Problem details:
Could you please return each line of the data that has the word "none"?

Given records:
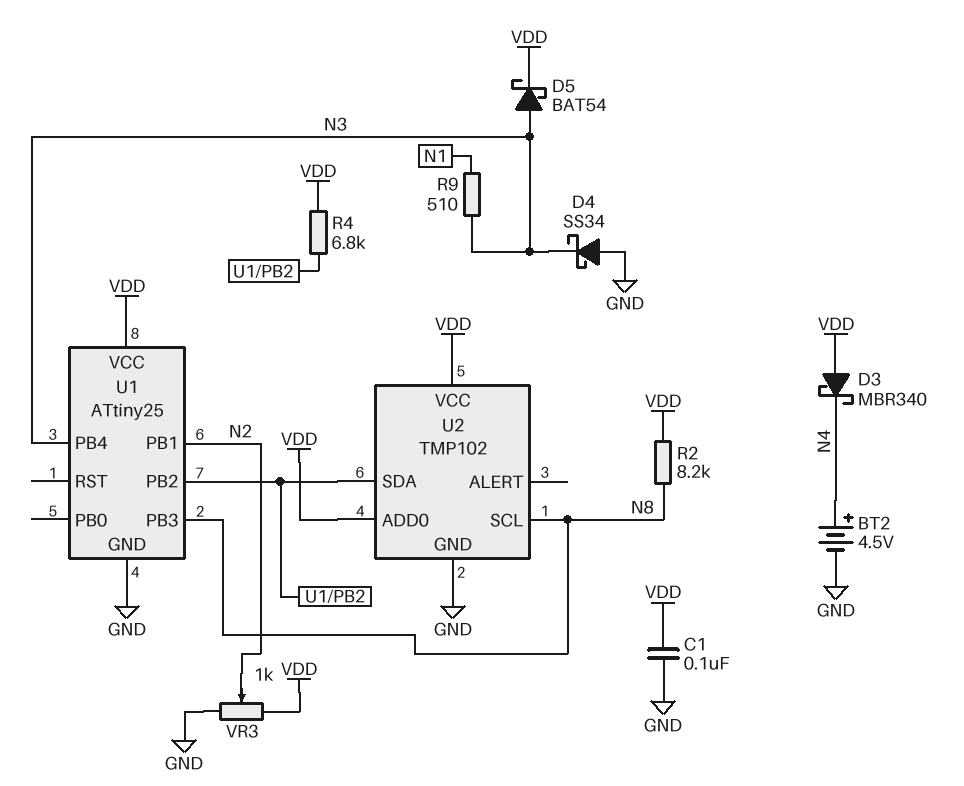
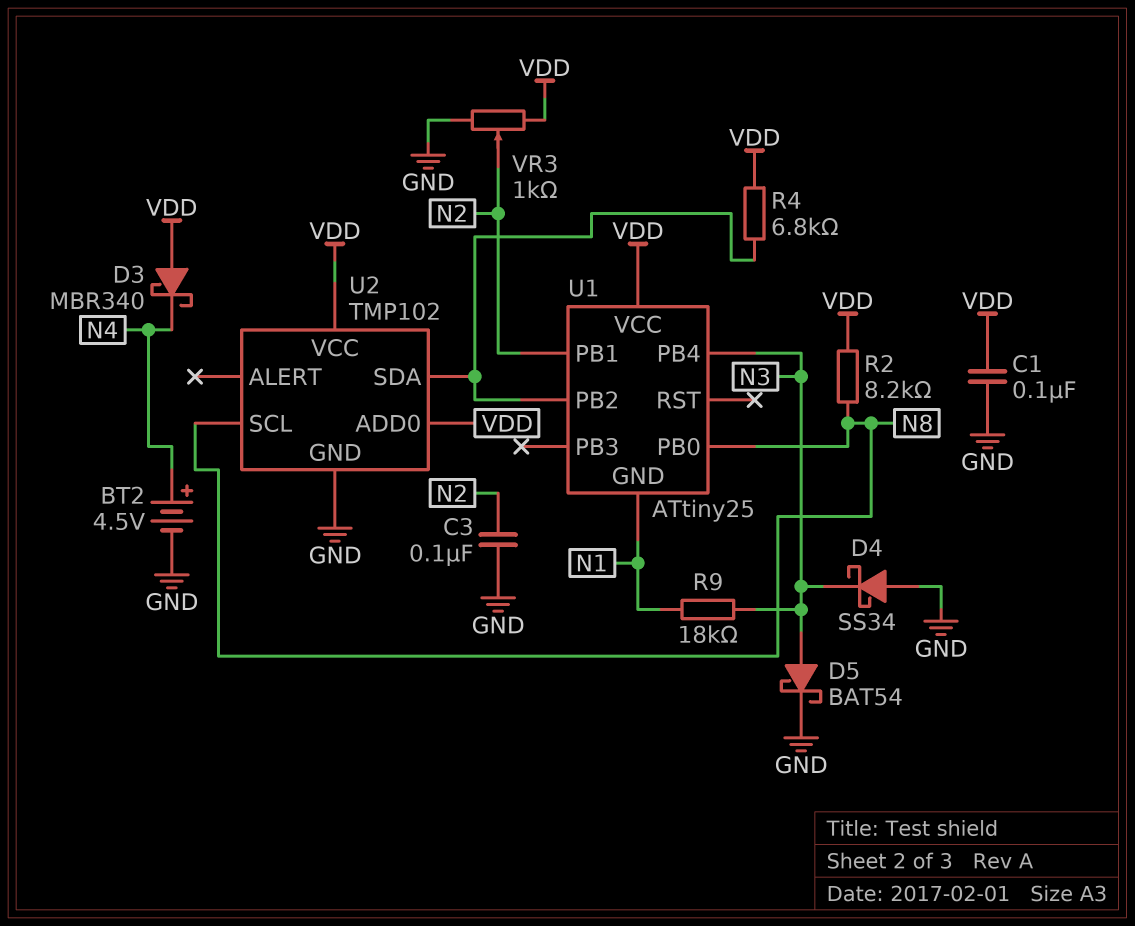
C3: none -> 100nF (GND, N2)
D5: schottky BAT54 (A N3, K VDD) -> schottky BAT54 (A N3, K GND)
R9: 510 (N1, N3) -> 18k (N1, N3)
U1 pin GND: GND -> N1
U1 pin PB0: none -> N8
U1 pin PB3: N8 -> none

Exercise result:
C3: none -> 100nF (GND, N2)
U1 pin PB0: none -> N8
U1 pin PB3: N8 -> none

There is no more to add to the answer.